> Exercise objective
For every line below, restate it exactly and drop the images.

(Shape position updates)
════

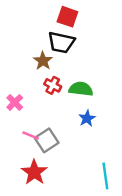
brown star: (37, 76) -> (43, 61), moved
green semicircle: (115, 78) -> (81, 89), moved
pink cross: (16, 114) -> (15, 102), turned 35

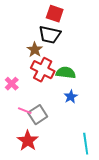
red cross: (53, 85) -> (43, 70), size x1.6

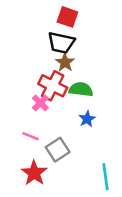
brown star: (35, 50) -> (65, 62), moved
pink cross: (12, 84) -> (40, 103), moved
gray square: (38, 115) -> (58, 150), moved

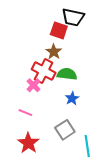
red square: (67, 17) -> (59, 30), moved
black trapezoid: (61, 43) -> (73, 17), moved
gray square: (58, 150) -> (65, 130), moved

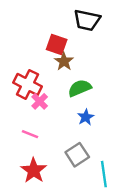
red square: (59, 30) -> (57, 44), moved
red cross: (44, 71) -> (28, 84), moved
green semicircle: (67, 74) -> (80, 88), turned -30

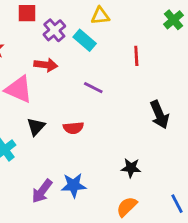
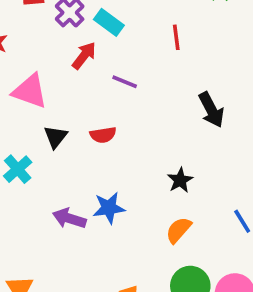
red arrow: (46, 65) -> (84, 56), moved, turned -55
black star: (131, 168) -> (180, 180), turned -30
purple arrow: (42, 191) -> (69, 218), turned 75

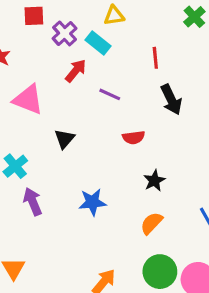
black arrow: (211, 110) -> (171, 100), moved
red semicircle: (103, 135) -> (134, 137), moved
black triangle: (56, 137) -> (64, 139), moved
purple arrow: (69, 218) -> (33, 202), moved, turned 48

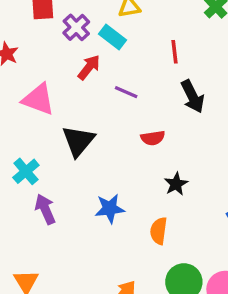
black triangle: (64, 139) -> (78, 141), size x1.5
orange semicircle: (152, 223) -> (159, 231), moved, turned -35

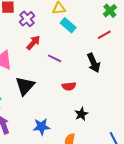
cyan rectangle: (112, 37) -> (68, 25), moved
red line: (174, 52) -> (104, 35), moved, turned 64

════

> Solution to this exercise
brown star: (37, 76) -> (43, 61), moved
green semicircle: (115, 78) -> (81, 89), moved
pink cross: (16, 114) -> (15, 102), turned 35

red cross: (53, 85) -> (43, 70), size x1.6

brown star: (35, 50) -> (65, 62), moved
pink cross: (12, 84) -> (40, 103), moved
gray square: (38, 115) -> (58, 150), moved

red square: (67, 17) -> (59, 30), moved
black trapezoid: (61, 43) -> (73, 17), moved
gray square: (58, 150) -> (65, 130), moved

red square: (59, 30) -> (57, 44), moved
red cross: (44, 71) -> (28, 84), moved
green semicircle: (67, 74) -> (80, 88), turned -30

red arrow: (46, 65) -> (84, 56), moved, turned -55
black star: (131, 168) -> (180, 180), turned -30
purple arrow: (42, 191) -> (69, 218), turned 75

black arrow: (211, 110) -> (171, 100), moved
red semicircle: (103, 135) -> (134, 137), moved
black triangle: (56, 137) -> (64, 139), moved
purple arrow: (69, 218) -> (33, 202), moved, turned 48

black triangle: (64, 139) -> (78, 141), size x1.5
orange semicircle: (152, 223) -> (159, 231), moved, turned -35

cyan rectangle: (112, 37) -> (68, 25), moved
red line: (174, 52) -> (104, 35), moved, turned 64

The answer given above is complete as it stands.